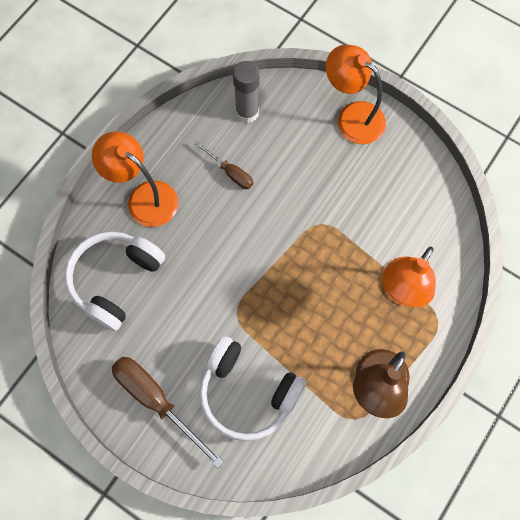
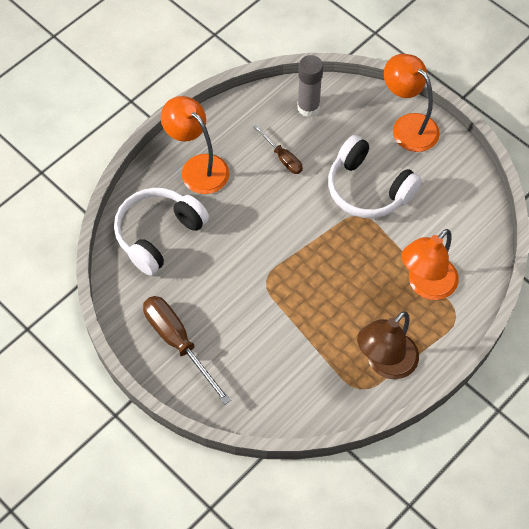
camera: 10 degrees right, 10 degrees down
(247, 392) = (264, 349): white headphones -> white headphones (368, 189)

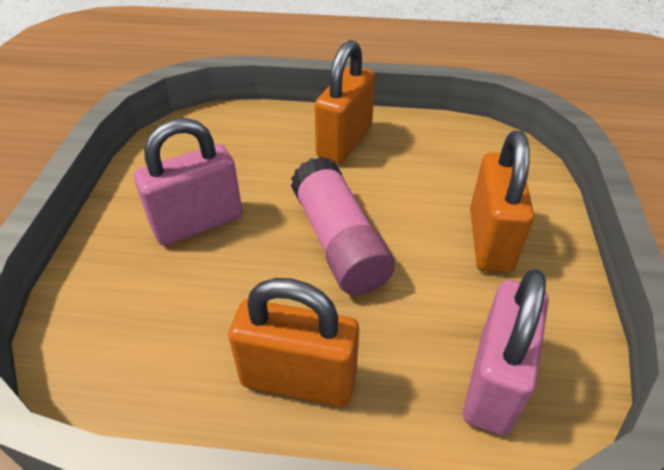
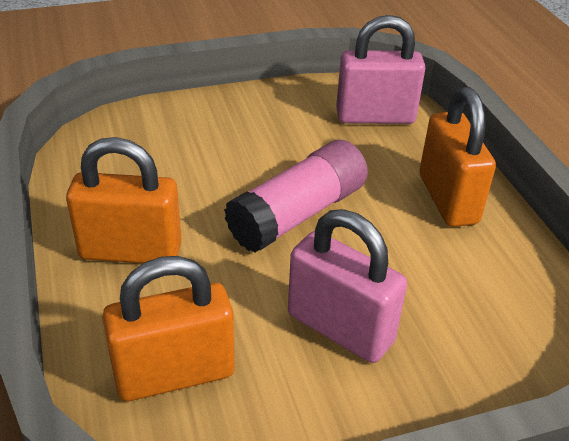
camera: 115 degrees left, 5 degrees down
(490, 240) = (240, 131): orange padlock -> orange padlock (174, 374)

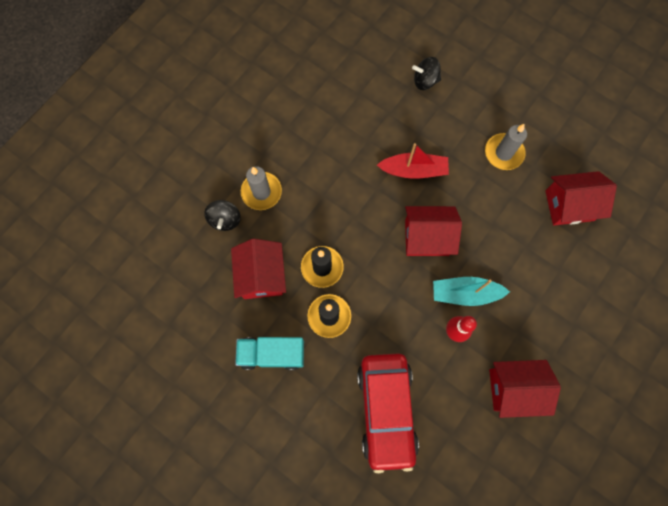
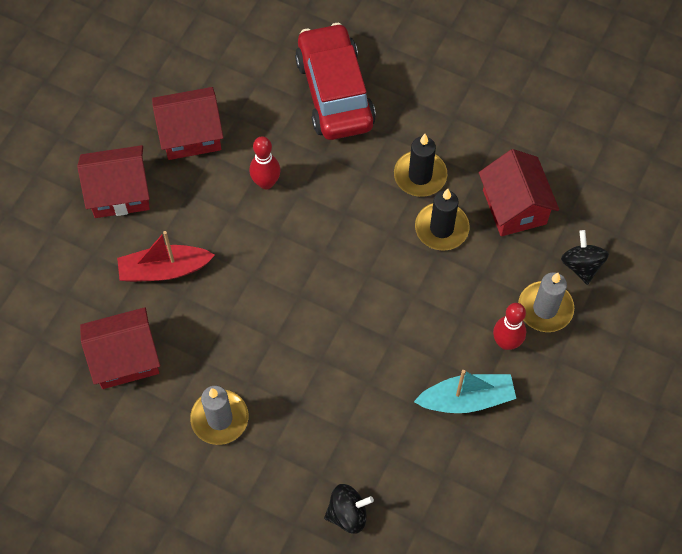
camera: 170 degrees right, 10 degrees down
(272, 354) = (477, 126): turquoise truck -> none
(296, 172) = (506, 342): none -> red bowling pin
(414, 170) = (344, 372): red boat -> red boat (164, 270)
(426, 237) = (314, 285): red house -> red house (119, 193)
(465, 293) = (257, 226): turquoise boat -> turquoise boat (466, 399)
---
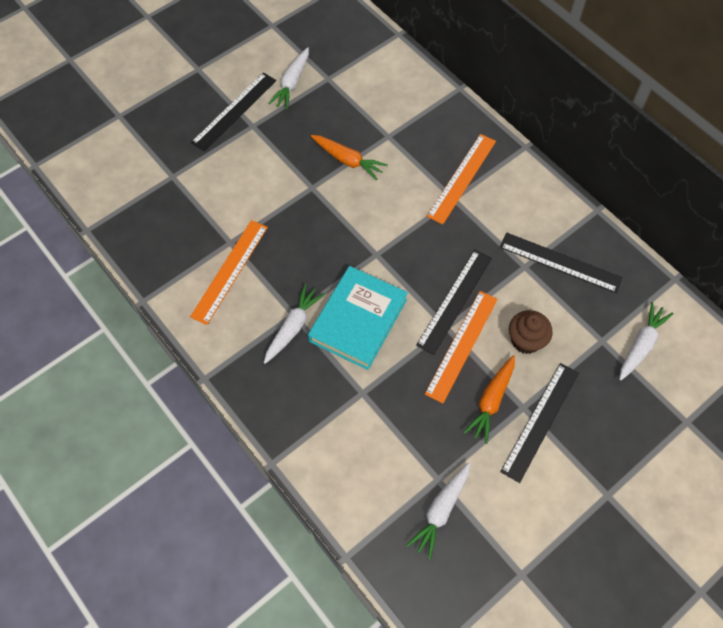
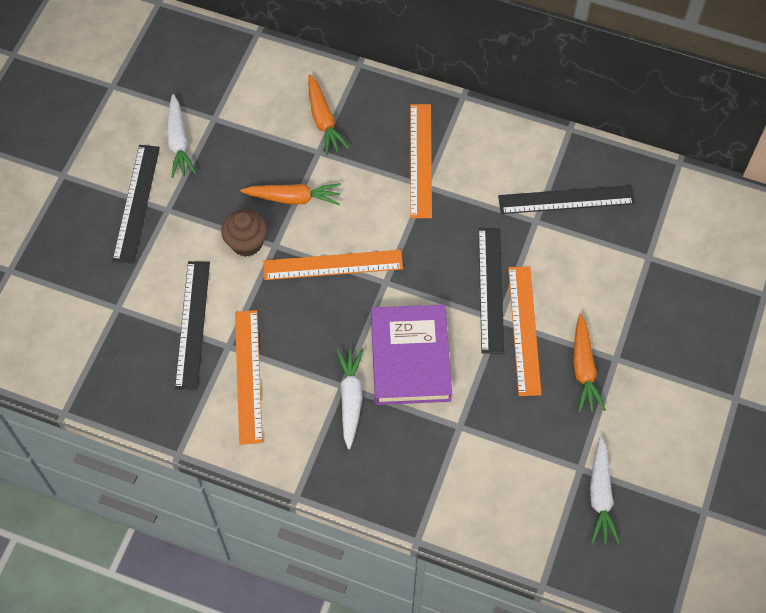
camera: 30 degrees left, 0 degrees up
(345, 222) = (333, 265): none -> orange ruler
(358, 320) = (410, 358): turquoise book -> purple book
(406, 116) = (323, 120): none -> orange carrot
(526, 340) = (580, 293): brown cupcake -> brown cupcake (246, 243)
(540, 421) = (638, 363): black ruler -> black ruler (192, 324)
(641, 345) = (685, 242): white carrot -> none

ACTIVITY | Return only the lines between the one holding "camera: 170 degrees right, 10 degrees down" and the one holding "(465, 293) = (257, 226): turquoise", inclusive, exactly as they appear above.

OUTPUT BELOW |
camera: 170 degrees right, 10 degrees down
(272, 354) = (477, 126): turquoise truck -> none
(296, 172) = (506, 342): none -> red bowling pin
(414, 170) = (344, 372): red boat -> red boat (164, 270)
(426, 237) = (314, 285): red house -> red house (119, 193)
(465, 293) = (257, 226): turquoise boat -> turquoise boat (466, 399)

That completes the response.